**DIRECTIONS FOR THIS TASK**
In your copy of the data, keep every word exact and include no pictures.
___ RECORDS FOR PROCESSING ___
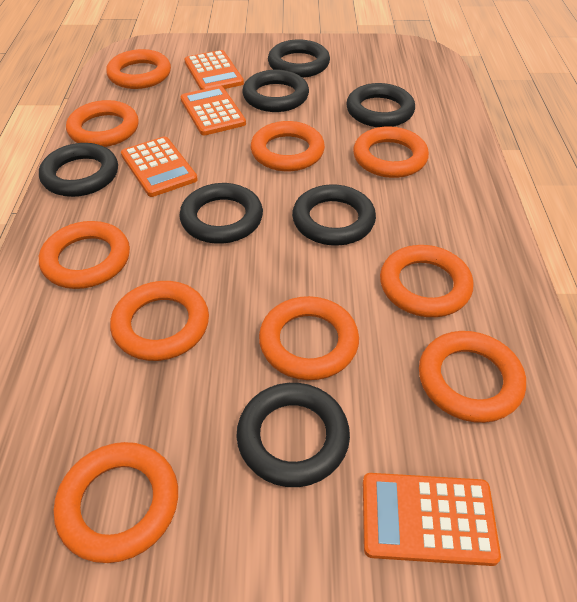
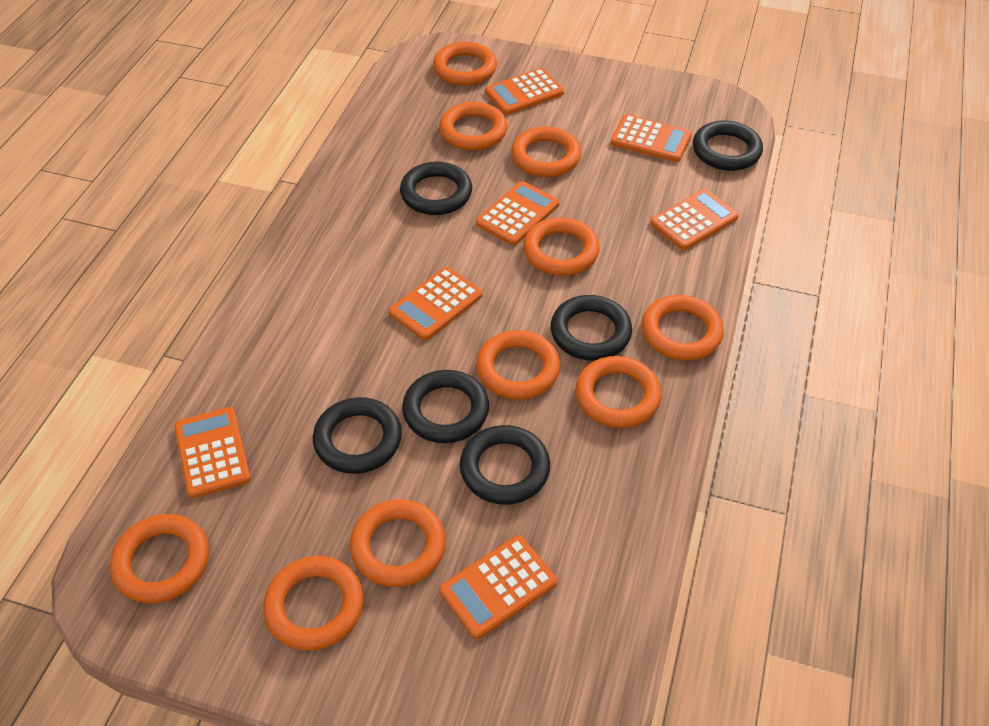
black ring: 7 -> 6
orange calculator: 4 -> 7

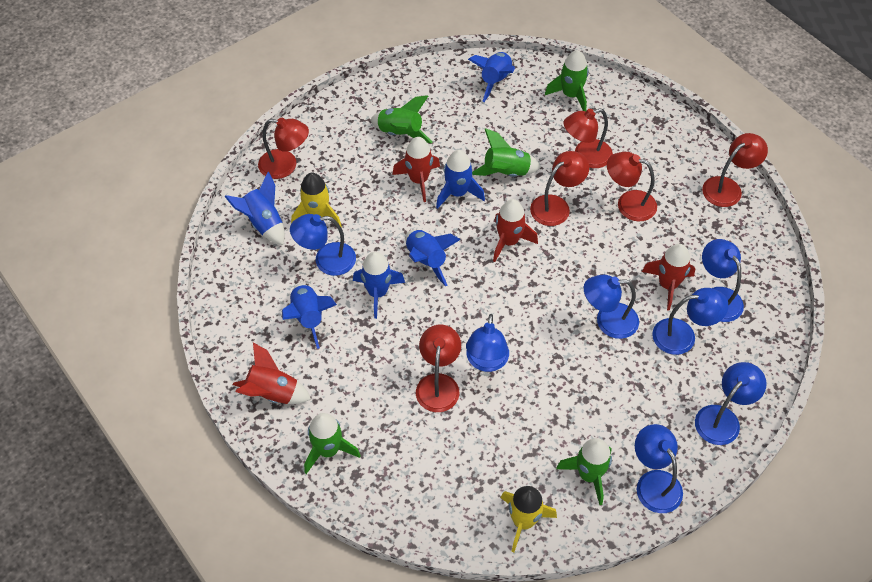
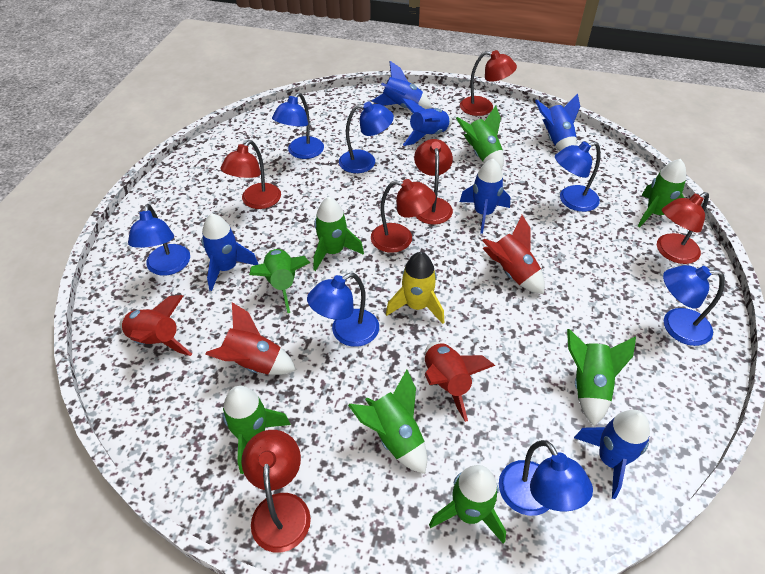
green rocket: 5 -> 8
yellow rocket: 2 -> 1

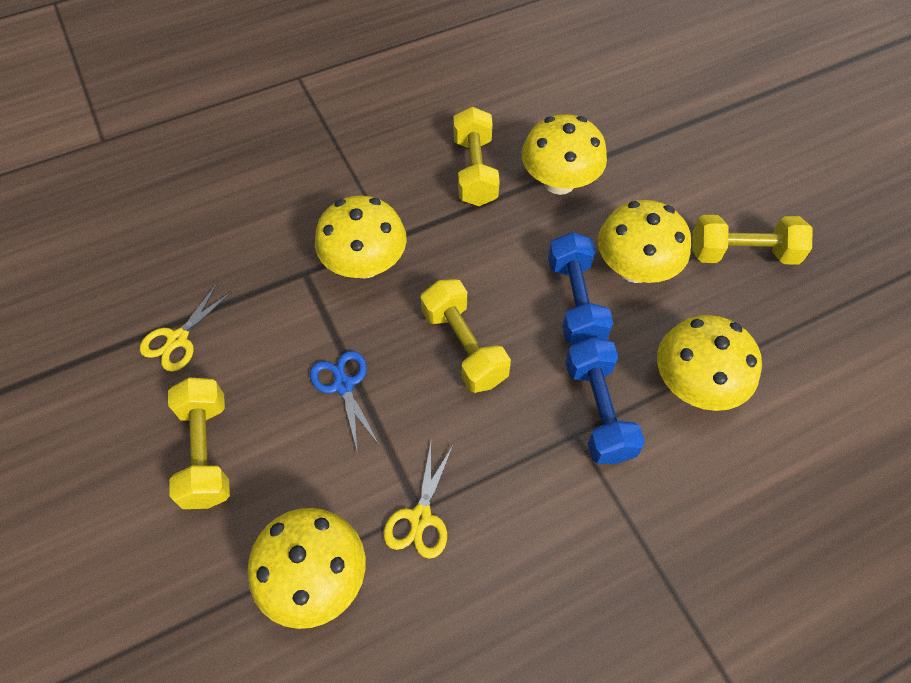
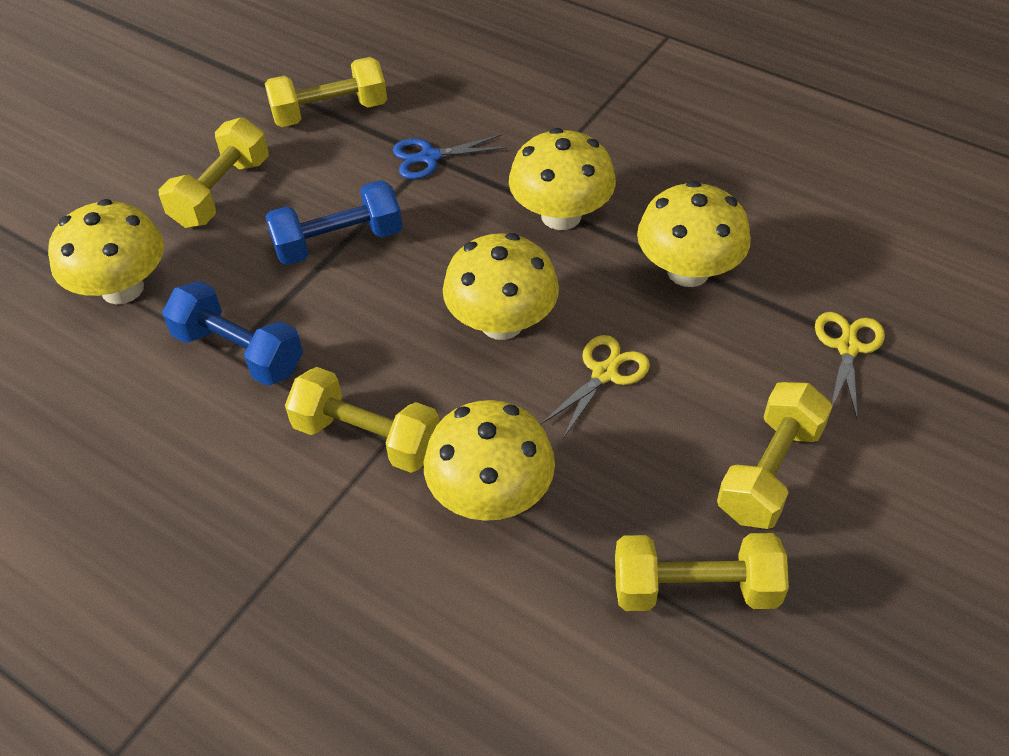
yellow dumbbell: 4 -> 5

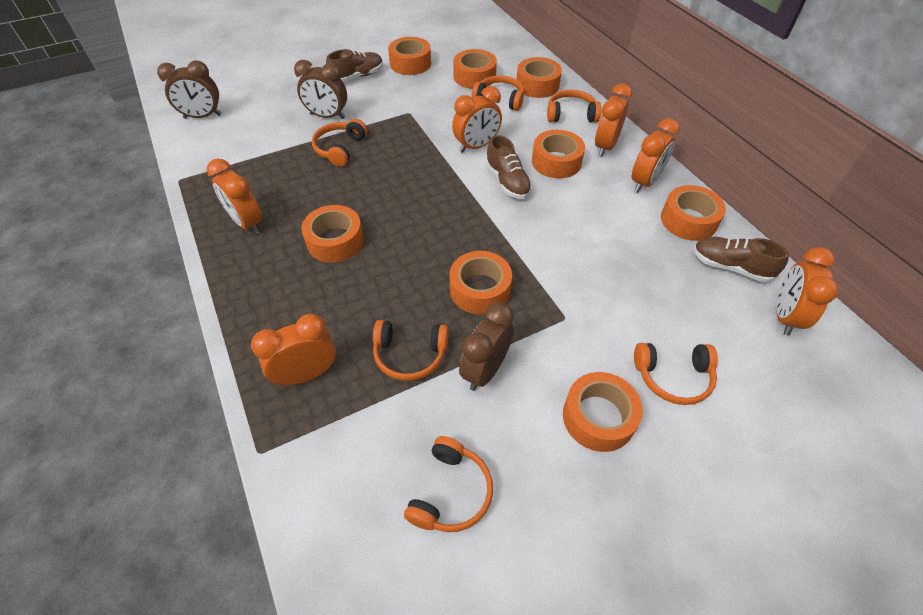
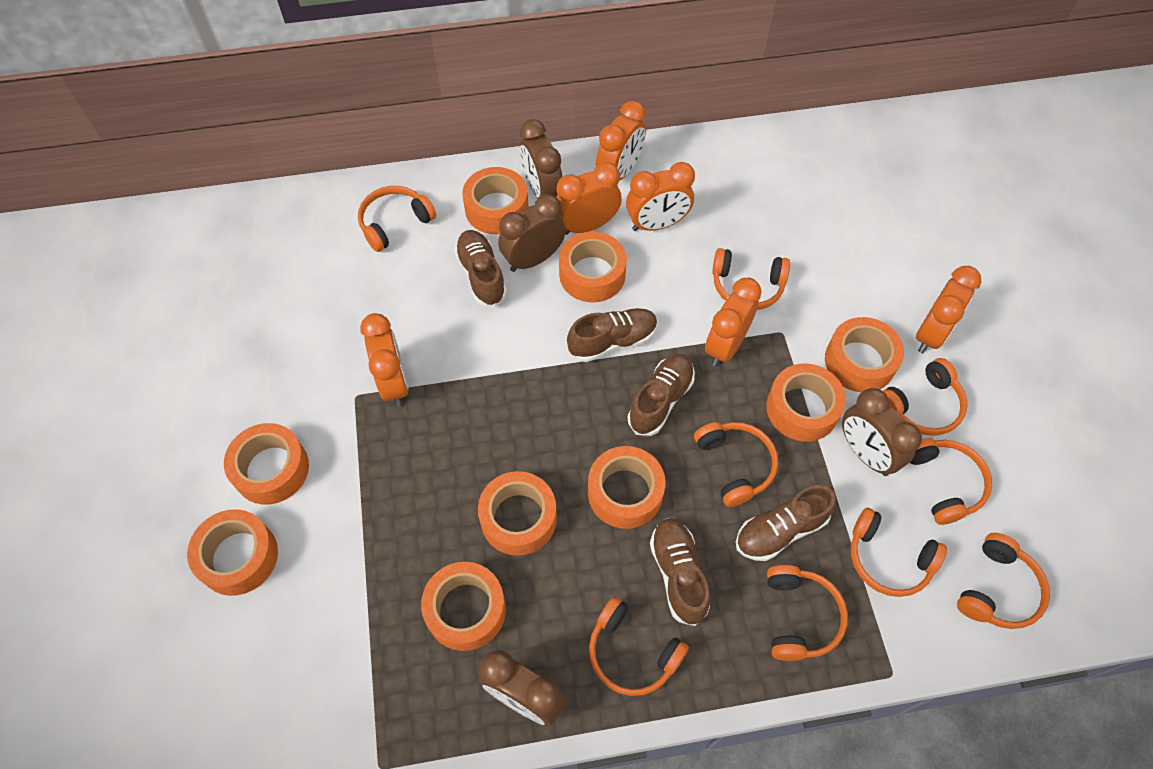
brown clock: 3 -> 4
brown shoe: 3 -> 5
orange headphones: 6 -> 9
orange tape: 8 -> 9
___
**EXERCISE OUTPUT**
black ring: 7 -> 6
orange calculator: 4 -> 7

green rocket: 5 -> 8
yellow rocket: 2 -> 1

yellow dumbbell: 4 -> 5

brown clock: 3 -> 4
brown shoe: 3 -> 5
orange headphones: 6 -> 9
orange tape: 8 -> 9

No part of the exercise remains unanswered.